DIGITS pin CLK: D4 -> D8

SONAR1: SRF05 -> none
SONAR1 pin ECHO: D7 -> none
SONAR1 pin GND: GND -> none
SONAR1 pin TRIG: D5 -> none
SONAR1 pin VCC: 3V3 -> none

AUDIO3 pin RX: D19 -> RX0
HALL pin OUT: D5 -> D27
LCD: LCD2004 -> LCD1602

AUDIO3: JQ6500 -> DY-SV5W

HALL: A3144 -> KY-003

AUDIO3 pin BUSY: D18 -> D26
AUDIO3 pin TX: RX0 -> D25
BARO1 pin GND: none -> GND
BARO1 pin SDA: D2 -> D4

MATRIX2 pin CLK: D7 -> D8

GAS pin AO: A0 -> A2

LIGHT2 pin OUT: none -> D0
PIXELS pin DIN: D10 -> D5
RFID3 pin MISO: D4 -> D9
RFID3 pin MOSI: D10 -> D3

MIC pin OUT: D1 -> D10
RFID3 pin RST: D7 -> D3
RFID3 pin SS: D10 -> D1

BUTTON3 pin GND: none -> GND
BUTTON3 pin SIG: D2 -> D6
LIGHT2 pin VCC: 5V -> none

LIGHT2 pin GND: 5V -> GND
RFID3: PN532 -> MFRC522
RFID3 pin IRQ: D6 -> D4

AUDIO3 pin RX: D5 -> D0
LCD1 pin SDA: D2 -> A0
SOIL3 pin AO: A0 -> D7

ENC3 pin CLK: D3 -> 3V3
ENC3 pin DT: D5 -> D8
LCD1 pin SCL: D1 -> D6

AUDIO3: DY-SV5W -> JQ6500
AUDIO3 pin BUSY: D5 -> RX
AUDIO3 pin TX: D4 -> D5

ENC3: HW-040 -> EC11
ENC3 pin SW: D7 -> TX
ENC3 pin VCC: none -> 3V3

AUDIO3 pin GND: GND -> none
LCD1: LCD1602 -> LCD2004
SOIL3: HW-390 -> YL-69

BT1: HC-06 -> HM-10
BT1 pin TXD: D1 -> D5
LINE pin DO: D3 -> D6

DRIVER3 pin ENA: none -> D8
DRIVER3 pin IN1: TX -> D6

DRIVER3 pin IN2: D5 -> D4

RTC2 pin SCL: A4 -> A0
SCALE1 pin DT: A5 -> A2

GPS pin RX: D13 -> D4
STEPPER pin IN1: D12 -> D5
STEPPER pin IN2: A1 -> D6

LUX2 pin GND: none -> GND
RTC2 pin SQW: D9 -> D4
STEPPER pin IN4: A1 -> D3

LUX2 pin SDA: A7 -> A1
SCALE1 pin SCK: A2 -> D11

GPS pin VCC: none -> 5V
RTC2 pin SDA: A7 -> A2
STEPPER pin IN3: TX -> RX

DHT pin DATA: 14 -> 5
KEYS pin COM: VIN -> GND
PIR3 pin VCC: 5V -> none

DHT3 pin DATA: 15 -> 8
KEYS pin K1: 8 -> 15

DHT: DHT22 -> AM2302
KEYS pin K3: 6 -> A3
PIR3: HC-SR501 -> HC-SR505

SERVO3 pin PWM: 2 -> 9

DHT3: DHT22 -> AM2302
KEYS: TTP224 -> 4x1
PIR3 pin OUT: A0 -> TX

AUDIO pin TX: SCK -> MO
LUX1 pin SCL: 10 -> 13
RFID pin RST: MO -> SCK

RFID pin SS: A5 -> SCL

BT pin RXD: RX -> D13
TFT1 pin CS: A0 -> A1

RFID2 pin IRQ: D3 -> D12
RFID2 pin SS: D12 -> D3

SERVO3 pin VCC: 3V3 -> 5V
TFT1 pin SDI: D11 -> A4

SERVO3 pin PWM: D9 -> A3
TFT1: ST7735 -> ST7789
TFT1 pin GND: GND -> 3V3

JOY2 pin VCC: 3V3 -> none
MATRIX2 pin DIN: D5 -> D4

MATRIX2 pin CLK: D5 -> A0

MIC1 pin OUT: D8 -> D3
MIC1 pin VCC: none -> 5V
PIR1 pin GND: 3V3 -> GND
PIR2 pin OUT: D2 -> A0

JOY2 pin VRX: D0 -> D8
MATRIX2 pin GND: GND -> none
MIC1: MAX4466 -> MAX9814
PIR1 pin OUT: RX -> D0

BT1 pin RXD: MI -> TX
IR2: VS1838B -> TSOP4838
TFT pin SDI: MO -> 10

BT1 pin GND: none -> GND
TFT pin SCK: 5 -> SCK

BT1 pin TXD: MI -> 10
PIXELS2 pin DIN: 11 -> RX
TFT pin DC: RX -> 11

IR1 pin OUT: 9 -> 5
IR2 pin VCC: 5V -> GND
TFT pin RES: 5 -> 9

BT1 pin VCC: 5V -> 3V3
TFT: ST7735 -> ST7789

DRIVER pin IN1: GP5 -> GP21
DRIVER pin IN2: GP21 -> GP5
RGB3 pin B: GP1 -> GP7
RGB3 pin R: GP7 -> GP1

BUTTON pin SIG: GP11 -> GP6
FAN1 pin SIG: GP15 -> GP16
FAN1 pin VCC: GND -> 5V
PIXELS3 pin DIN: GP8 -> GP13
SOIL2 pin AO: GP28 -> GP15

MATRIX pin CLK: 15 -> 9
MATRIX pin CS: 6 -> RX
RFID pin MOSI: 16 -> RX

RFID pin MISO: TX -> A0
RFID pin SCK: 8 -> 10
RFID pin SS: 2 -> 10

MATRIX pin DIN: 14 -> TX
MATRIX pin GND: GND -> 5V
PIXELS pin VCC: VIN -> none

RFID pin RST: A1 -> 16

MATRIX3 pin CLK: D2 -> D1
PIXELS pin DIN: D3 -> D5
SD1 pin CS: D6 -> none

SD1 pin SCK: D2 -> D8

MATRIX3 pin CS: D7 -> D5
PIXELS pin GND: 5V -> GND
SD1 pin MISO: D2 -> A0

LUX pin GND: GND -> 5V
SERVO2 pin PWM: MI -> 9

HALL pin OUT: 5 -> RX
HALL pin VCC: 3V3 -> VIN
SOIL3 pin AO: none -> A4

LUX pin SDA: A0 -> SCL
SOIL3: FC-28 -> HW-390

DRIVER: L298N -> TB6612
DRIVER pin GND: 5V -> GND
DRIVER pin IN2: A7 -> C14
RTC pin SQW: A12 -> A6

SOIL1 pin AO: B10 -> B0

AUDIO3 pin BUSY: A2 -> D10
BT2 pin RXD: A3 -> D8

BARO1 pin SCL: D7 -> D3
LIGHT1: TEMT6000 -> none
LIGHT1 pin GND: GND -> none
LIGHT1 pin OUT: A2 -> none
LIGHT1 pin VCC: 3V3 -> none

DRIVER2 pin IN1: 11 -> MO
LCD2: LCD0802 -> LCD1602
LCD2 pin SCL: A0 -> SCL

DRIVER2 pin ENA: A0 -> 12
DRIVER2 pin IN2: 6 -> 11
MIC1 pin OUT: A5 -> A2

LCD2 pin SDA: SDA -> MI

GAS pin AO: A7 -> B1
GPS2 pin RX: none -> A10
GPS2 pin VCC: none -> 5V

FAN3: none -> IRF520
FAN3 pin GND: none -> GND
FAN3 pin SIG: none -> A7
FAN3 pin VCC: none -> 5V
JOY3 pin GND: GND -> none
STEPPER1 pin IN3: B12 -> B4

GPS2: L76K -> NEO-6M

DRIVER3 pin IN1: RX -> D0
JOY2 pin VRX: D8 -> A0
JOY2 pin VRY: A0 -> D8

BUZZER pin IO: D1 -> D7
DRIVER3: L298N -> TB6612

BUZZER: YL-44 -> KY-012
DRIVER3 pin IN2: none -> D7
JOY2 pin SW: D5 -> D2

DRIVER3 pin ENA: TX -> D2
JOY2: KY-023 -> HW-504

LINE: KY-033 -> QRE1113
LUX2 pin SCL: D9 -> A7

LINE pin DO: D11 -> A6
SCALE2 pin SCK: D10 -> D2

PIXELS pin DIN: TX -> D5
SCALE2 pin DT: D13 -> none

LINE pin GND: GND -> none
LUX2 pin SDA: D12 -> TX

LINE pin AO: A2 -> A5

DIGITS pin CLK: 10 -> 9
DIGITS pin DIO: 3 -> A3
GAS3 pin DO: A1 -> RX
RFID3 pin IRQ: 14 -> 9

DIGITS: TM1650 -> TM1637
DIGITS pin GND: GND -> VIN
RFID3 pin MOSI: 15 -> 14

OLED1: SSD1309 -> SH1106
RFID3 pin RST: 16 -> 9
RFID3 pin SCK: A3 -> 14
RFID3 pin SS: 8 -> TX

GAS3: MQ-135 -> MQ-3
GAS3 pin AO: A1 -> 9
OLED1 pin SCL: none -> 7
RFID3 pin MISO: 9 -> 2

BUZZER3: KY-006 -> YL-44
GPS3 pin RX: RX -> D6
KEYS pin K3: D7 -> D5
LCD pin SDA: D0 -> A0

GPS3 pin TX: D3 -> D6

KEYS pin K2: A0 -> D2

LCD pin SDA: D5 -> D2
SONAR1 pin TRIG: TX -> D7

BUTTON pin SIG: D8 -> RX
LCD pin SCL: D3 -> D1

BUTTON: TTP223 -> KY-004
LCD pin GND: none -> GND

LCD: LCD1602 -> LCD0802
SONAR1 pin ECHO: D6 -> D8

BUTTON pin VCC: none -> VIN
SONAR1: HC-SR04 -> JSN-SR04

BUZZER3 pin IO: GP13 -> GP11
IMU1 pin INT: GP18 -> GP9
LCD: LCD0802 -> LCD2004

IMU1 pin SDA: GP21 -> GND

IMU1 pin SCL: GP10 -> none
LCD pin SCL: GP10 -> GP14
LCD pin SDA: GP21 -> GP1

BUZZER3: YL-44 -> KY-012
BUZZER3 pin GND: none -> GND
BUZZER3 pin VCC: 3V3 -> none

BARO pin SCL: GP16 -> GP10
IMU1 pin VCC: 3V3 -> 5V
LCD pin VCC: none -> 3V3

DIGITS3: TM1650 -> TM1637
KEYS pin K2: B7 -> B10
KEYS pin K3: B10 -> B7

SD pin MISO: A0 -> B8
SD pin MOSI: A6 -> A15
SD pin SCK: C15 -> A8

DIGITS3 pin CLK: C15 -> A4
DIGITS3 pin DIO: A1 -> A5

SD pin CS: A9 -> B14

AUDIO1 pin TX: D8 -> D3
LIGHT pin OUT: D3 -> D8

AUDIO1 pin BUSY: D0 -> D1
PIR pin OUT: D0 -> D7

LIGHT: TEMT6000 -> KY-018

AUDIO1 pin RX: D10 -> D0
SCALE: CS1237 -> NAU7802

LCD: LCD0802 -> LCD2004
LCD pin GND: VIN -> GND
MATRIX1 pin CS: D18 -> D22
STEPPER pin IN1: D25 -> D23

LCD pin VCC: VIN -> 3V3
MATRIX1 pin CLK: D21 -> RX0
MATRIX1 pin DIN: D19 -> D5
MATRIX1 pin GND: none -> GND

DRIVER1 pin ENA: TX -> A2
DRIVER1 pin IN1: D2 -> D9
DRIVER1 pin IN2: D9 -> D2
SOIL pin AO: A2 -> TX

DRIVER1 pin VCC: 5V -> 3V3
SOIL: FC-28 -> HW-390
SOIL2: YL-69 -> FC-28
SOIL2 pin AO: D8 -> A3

+++

**Exercise objective:** Where the line containing "BUZZER3: KY-006 -> YL-44" appears, start copying, and go on exactly through the last line of the data.

**Answer for the task:**
BUZZER3: KY-006 -> YL-44
GPS3 pin RX: RX -> D6
KEYS pin K3: D7 -> D5
LCD pin SDA: D0 -> A0

GPS3 pin TX: D3 -> D6

KEYS pin K2: A0 -> D2

LCD pin SDA: D5 -> D2
SONAR1 pin TRIG: TX -> D7

BUTTON pin SIG: D8 -> RX
LCD pin SCL: D3 -> D1

BUTTON: TTP223 -> KY-004
LCD pin GND: none -> GND

LCD: LCD1602 -> LCD0802
SONAR1 pin ECHO: D6 -> D8

BUTTON pin VCC: none -> VIN
SONAR1: HC-SR04 -> JSN-SR04

BUZZER3 pin IO: GP13 -> GP11
IMU1 pin INT: GP18 -> GP9
LCD: LCD0802 -> LCD2004

IMU1 pin SDA: GP21 -> GND

IMU1 pin SCL: GP10 -> none
LCD pin SCL: GP10 -> GP14
LCD pin SDA: GP21 -> GP1

BUZZER3: YL-44 -> KY-012
BUZZER3 pin GND: none -> GND
BUZZER3 pin VCC: 3V3 -> none

BARO pin SCL: GP16 -> GP10
IMU1 pin VCC: 3V3 -> 5V
LCD pin VCC: none -> 3V3

DIGITS3: TM1650 -> TM1637
KEYS pin K2: B7 -> B10
KEYS pin K3: B10 -> B7

SD pin MISO: A0 -> B8
SD pin MOSI: A6 -> A15
SD pin SCK: C15 -> A8

DIGITS3 pin CLK: C15 -> A4
DIGITS3 pin DIO: A1 -> A5

SD pin CS: A9 -> B14

AUDIO1 pin TX: D8 -> D3
LIGHT pin OUT: D3 -> D8

AUDIO1 pin BUSY: D0 -> D1
PIR pin OUT: D0 -> D7

LIGHT: TEMT6000 -> KY-018

AUDIO1 pin RX: D10 -> D0
SCALE: CS1237 -> NAU7802

LCD: LCD0802 -> LCD2004
LCD pin GND: VIN -> GND
MATRIX1 pin CS: D18 -> D22
STEPPER pin IN1: D25 -> D23

LCD pin VCC: VIN -> 3V3
MATRIX1 pin CLK: D21 -> RX0
MATRIX1 pin DIN: D19 -> D5
MATRIX1 pin GND: none -> GND

DRIVER1 pin ENA: TX -> A2
DRIVER1 pin IN1: D2 -> D9
DRIVER1 pin IN2: D9 -> D2
SOIL pin AO: A2 -> TX

DRIVER1 pin VCC: 5V -> 3V3
SOIL: FC-28 -> HW-390
SOIL2: YL-69 -> FC-28
SOIL2 pin AO: D8 -> A3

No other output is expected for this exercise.